Supplied information>
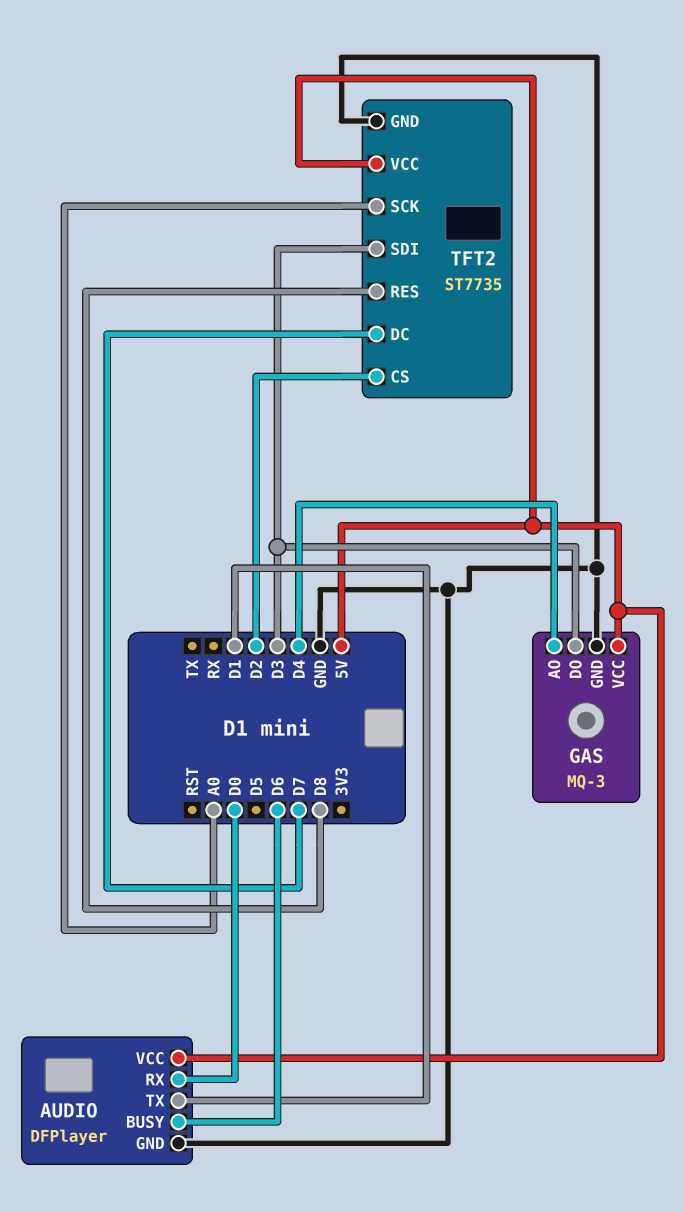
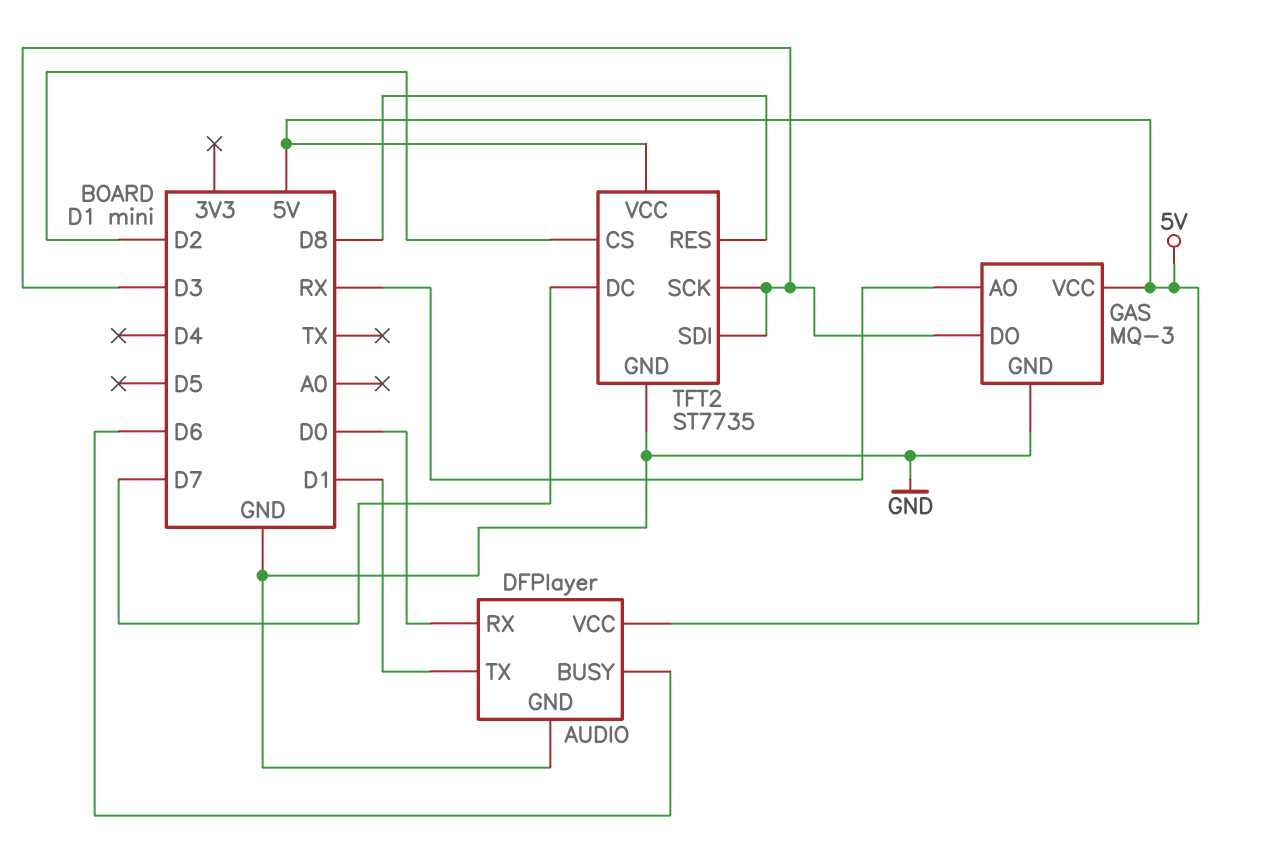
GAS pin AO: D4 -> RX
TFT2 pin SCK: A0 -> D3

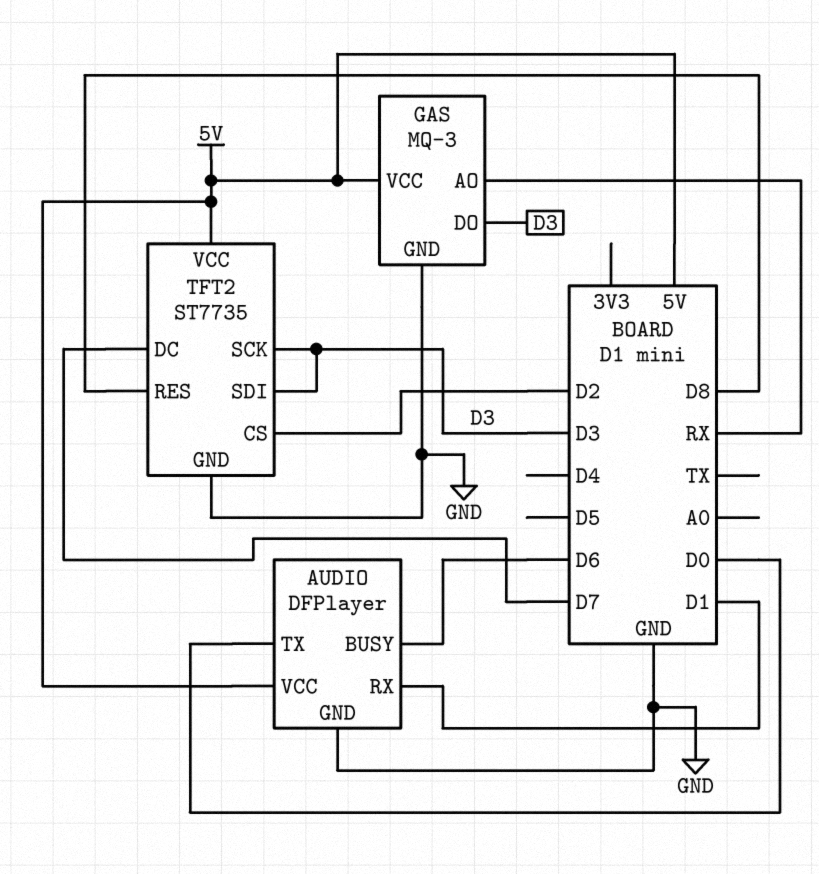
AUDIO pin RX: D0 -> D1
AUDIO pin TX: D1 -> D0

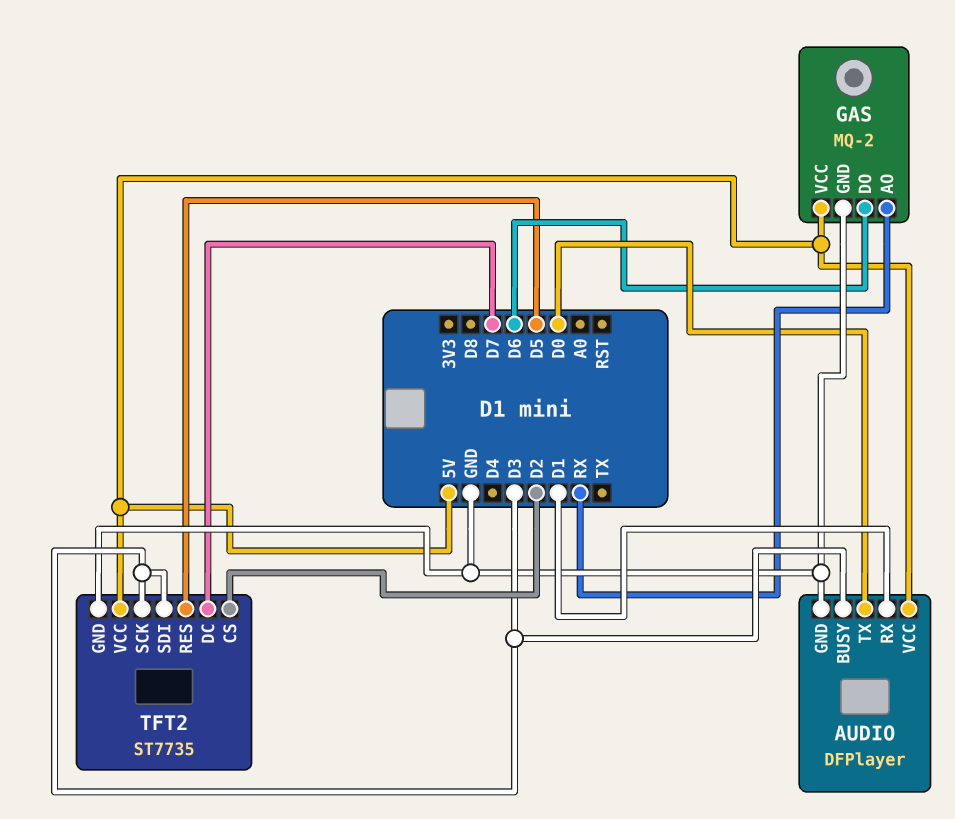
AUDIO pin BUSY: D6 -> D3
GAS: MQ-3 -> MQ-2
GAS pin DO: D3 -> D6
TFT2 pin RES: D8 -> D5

==

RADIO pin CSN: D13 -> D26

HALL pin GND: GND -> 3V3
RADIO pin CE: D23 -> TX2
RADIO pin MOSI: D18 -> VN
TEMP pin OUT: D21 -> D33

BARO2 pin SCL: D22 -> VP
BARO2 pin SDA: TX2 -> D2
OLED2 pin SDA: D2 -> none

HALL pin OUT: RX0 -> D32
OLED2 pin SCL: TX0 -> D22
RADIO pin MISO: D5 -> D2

Activity>
Repeat, word for word, the lines above between the line holding "RADIO pin MOSI: D18 -> VN" and the line holding "RADIO pin MISO: D5 -> D2", inclusive; omit everything else.

Task response>
RADIO pin MOSI: D18 -> VN
TEMP pin OUT: D21 -> D33

BARO2 pin SCL: D22 -> VP
BARO2 pin SDA: TX2 -> D2
OLED2 pin SDA: D2 -> none

HALL pin OUT: RX0 -> D32
OLED2 pin SCL: TX0 -> D22
RADIO pin MISO: D5 -> D2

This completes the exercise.